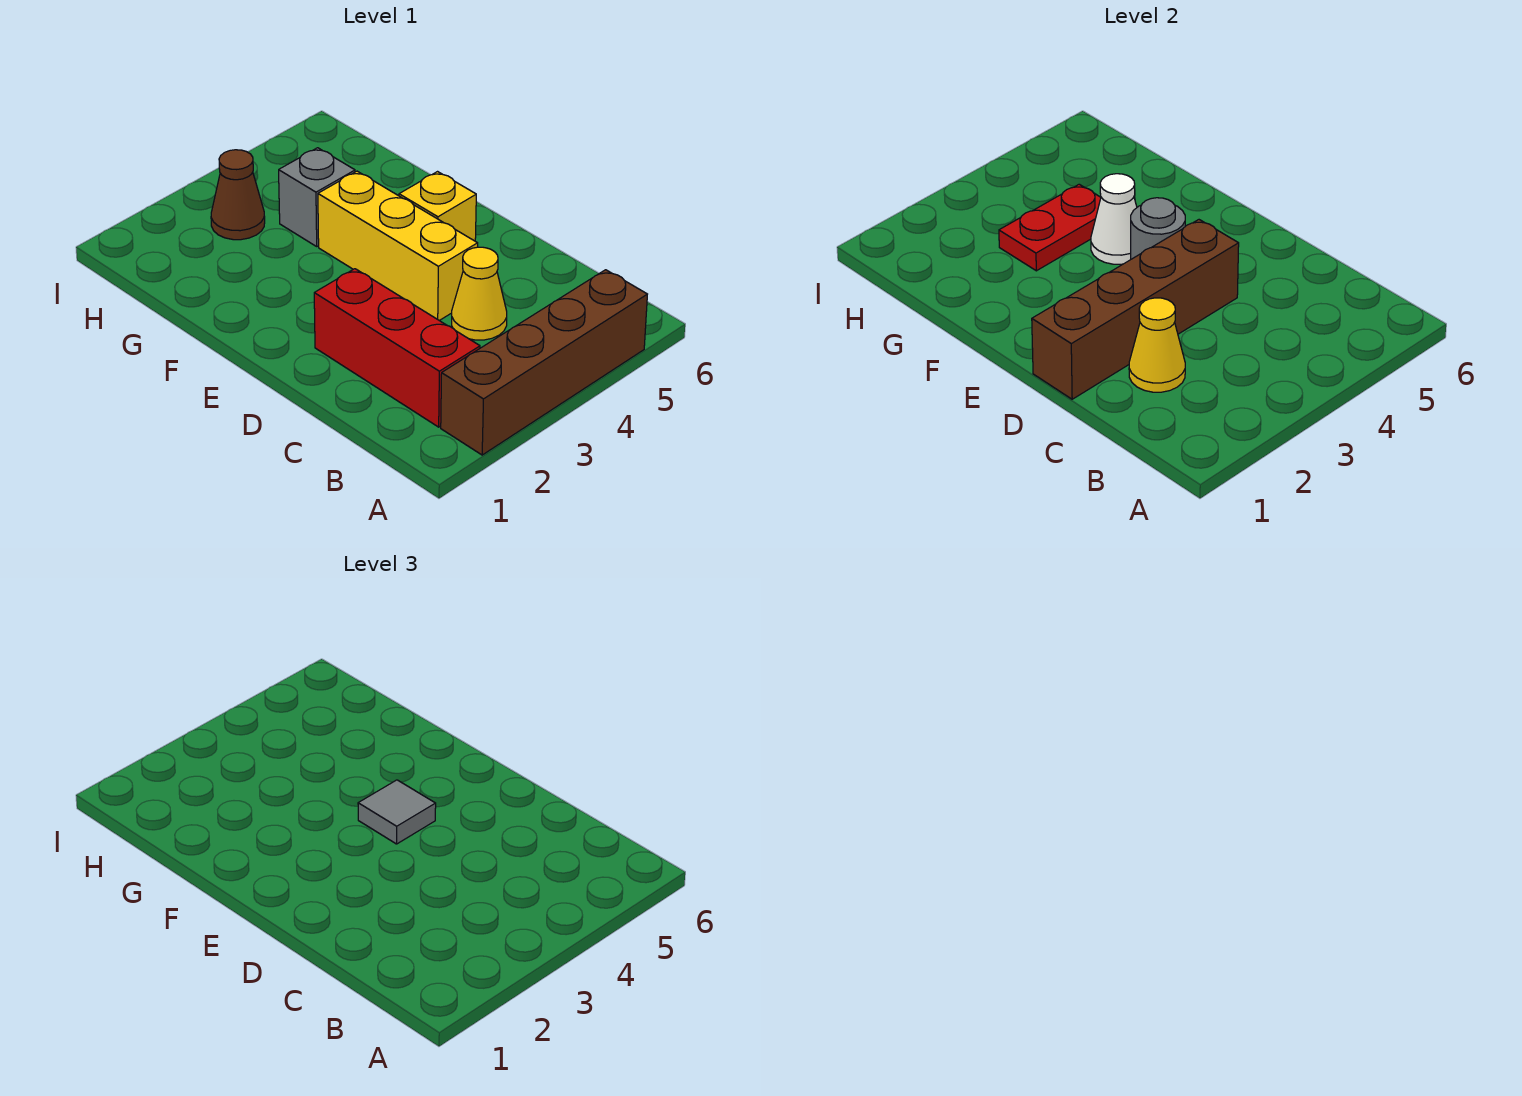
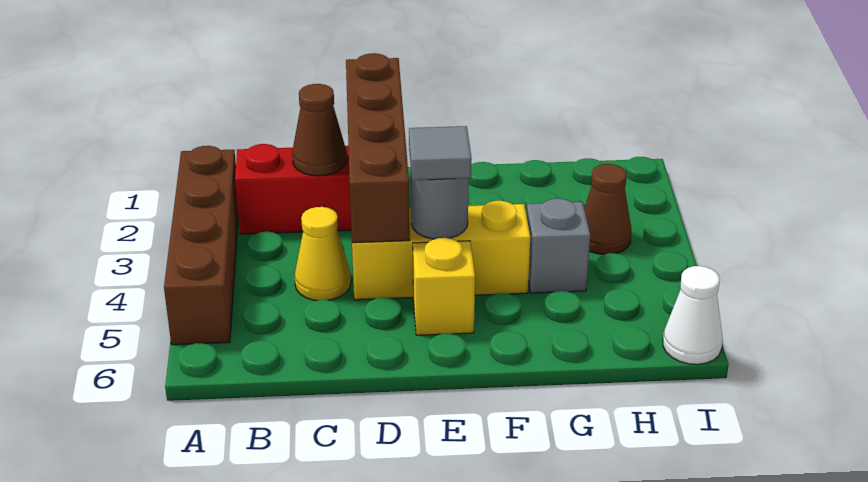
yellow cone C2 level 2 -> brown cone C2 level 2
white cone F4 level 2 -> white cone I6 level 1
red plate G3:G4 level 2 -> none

******

WHAT THE TASK REQUIRES
Each line above should be output exactly, apart from the pictures.

OUTPUT BELOW
yellow cone C2 level 2 -> brown cone C2 level 2
white cone F4 level 2 -> white cone I6 level 1
red plate G3:G4 level 2 -> none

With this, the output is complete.